▸ **Problem to work on**: Copy every line in the records below that contains the word "plate".

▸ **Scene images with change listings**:
---*---
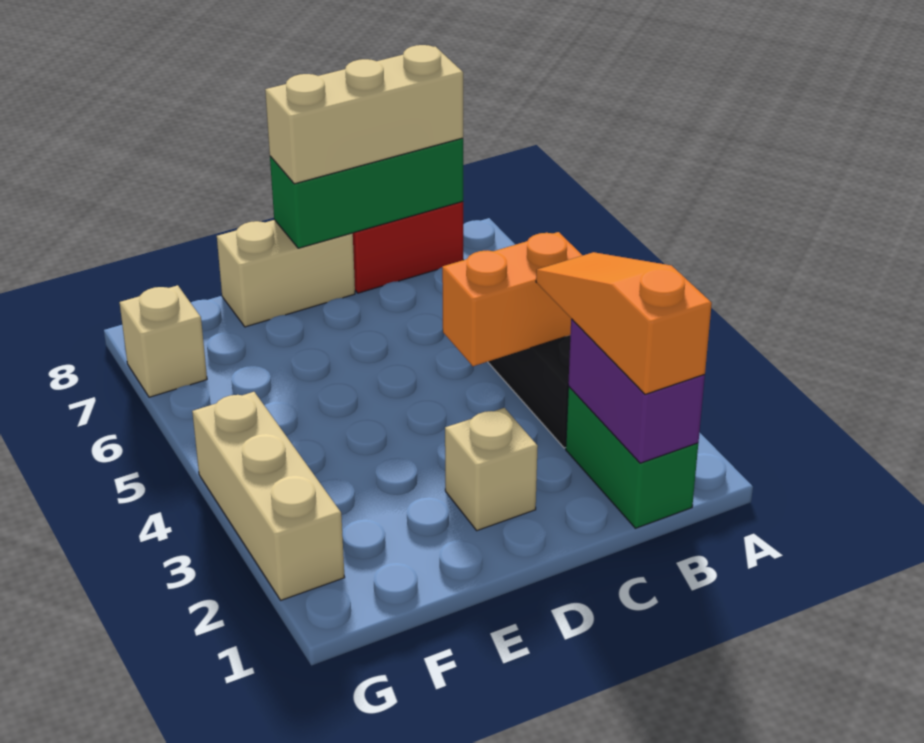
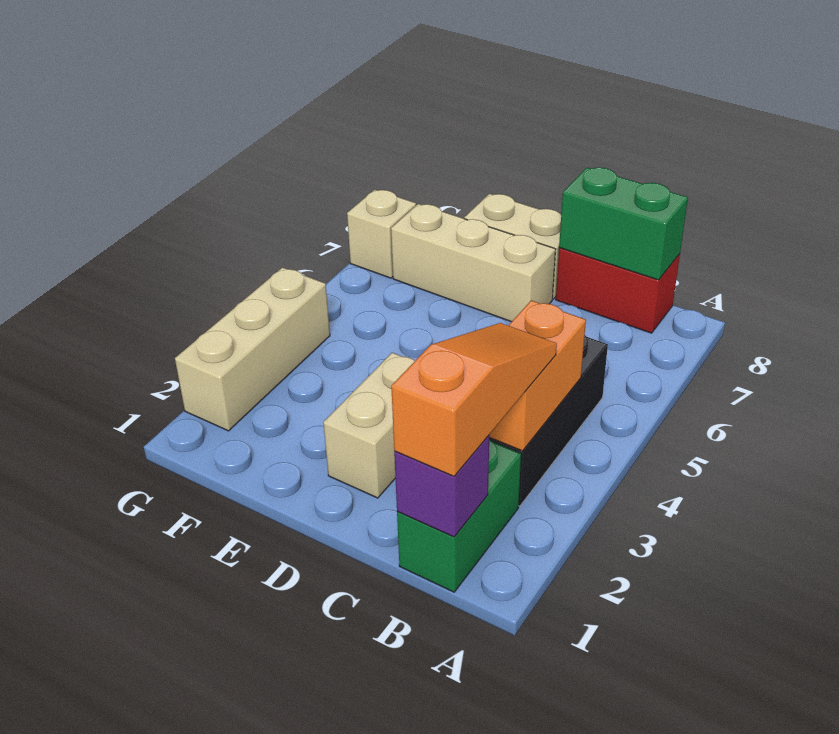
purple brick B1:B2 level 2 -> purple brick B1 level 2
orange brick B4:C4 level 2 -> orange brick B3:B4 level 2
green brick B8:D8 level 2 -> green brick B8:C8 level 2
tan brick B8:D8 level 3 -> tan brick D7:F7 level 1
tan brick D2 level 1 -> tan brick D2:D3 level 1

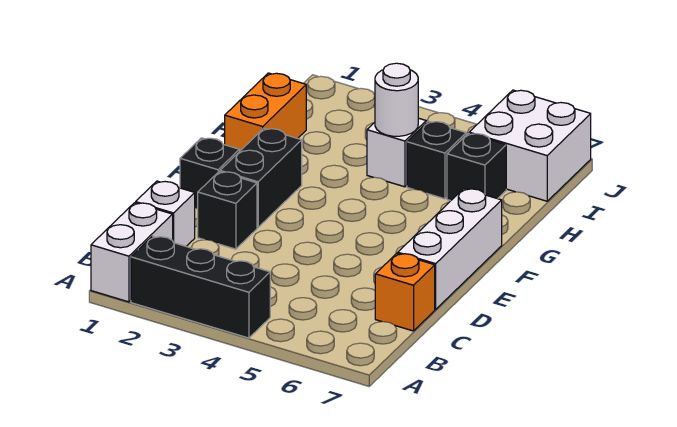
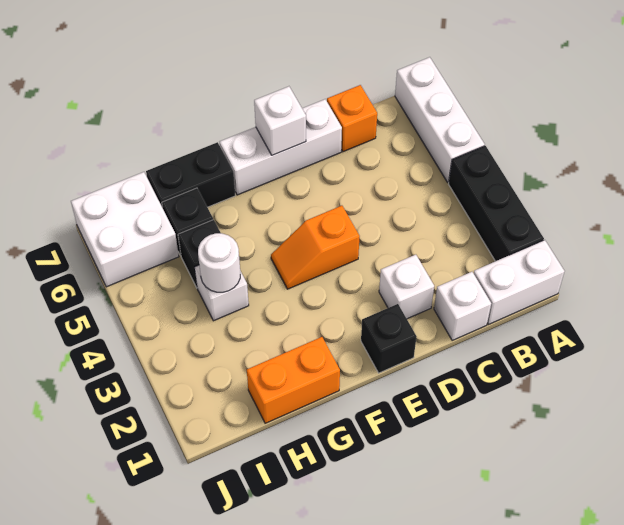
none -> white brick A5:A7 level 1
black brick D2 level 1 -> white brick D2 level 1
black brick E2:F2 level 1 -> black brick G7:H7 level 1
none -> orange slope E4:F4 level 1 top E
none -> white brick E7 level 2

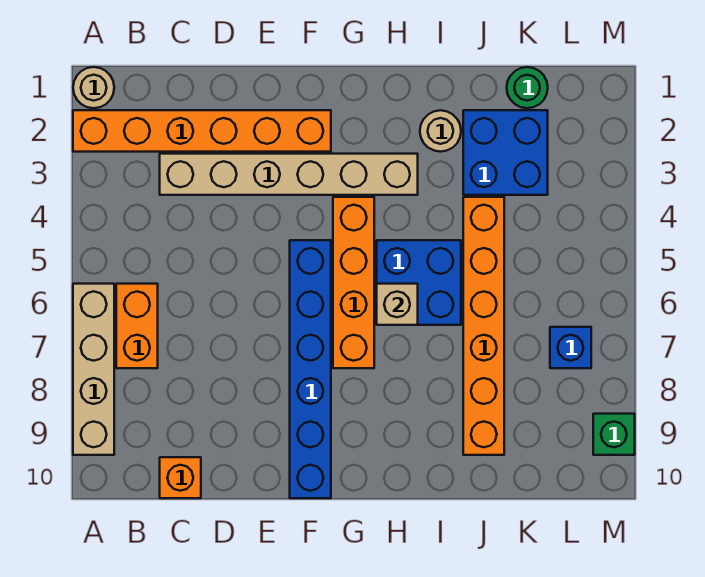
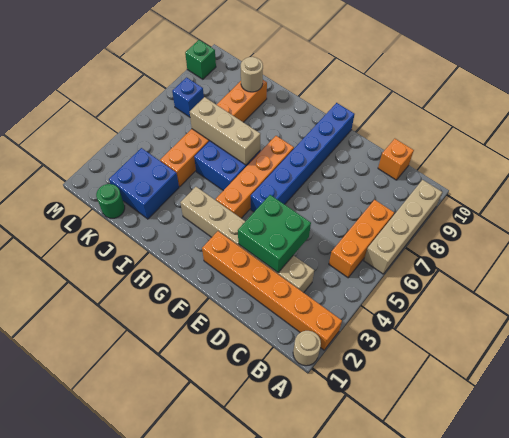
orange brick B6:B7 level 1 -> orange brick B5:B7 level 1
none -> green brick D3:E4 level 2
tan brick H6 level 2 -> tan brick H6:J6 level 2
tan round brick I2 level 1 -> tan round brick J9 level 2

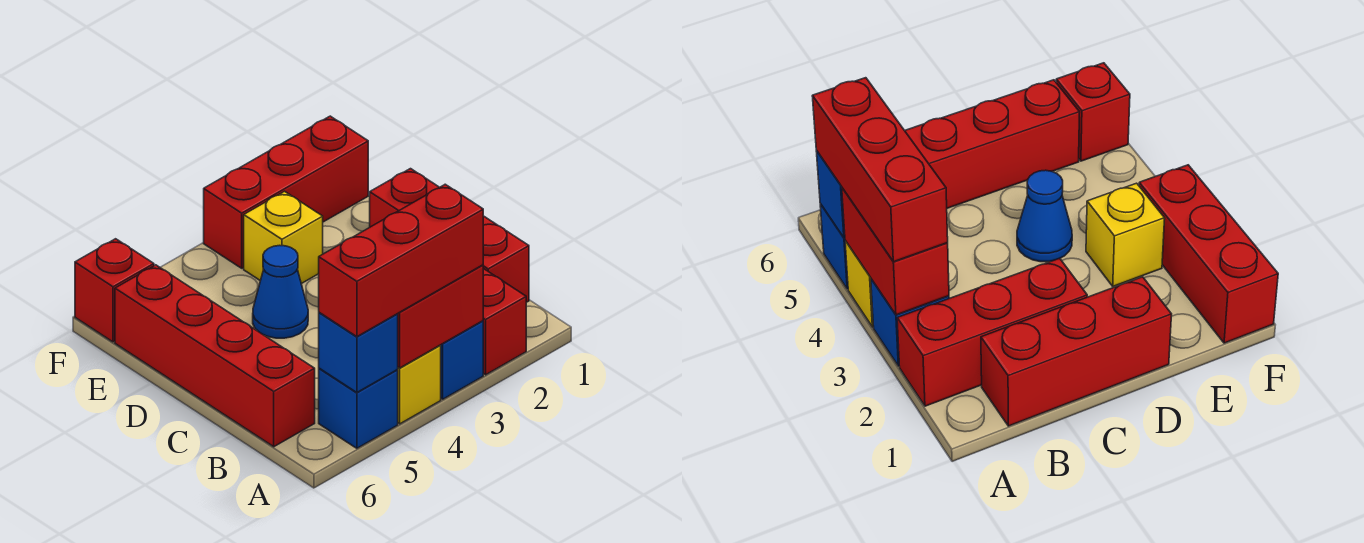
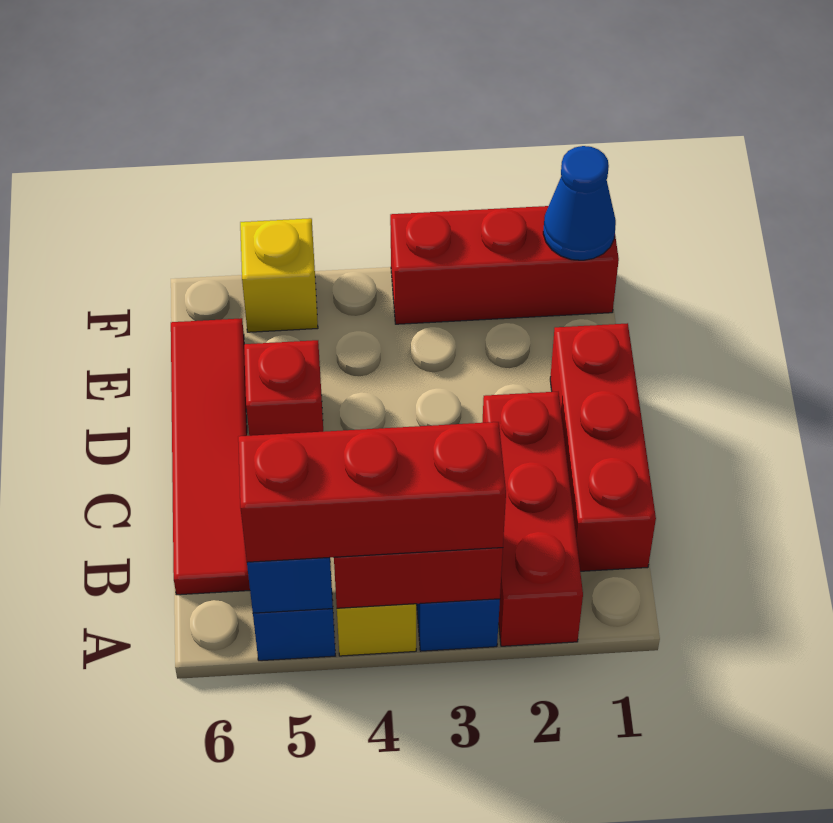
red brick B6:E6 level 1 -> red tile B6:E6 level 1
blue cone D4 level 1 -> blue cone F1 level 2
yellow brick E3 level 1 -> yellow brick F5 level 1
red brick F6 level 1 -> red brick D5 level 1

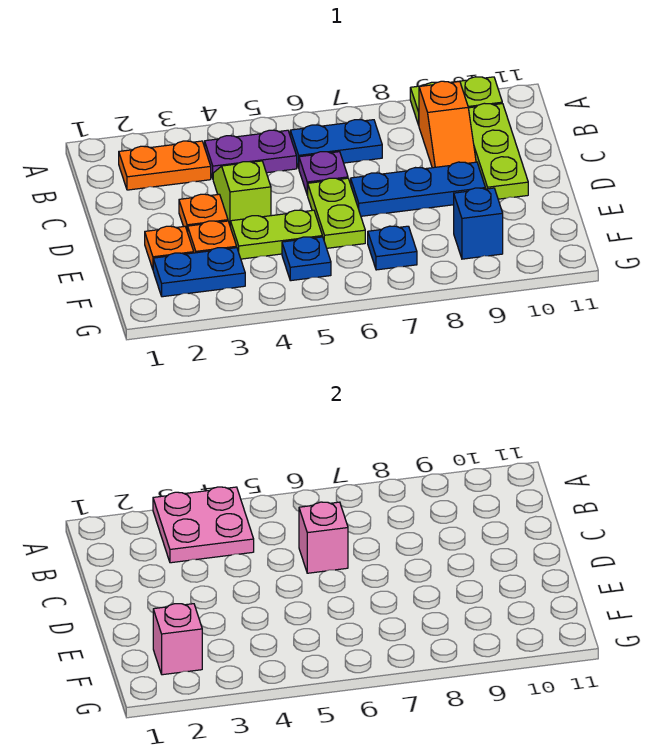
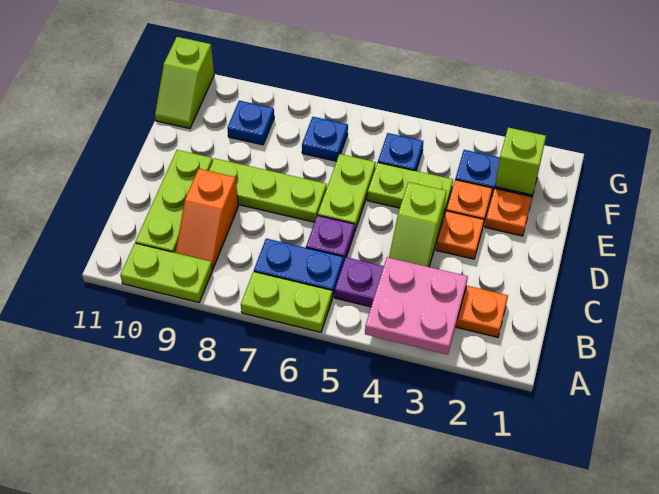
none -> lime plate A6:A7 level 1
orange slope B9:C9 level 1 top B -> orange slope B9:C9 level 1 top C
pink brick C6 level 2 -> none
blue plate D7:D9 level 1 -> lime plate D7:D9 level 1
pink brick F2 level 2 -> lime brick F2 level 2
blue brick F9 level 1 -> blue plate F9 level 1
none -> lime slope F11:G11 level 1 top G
---*---
▸ **Task solution**:
none -> lime plate A6:A7 level 1
blue plate D7:D9 level 1 -> lime plate D7:D9 level 1
blue brick F9 level 1 -> blue plate F9 level 1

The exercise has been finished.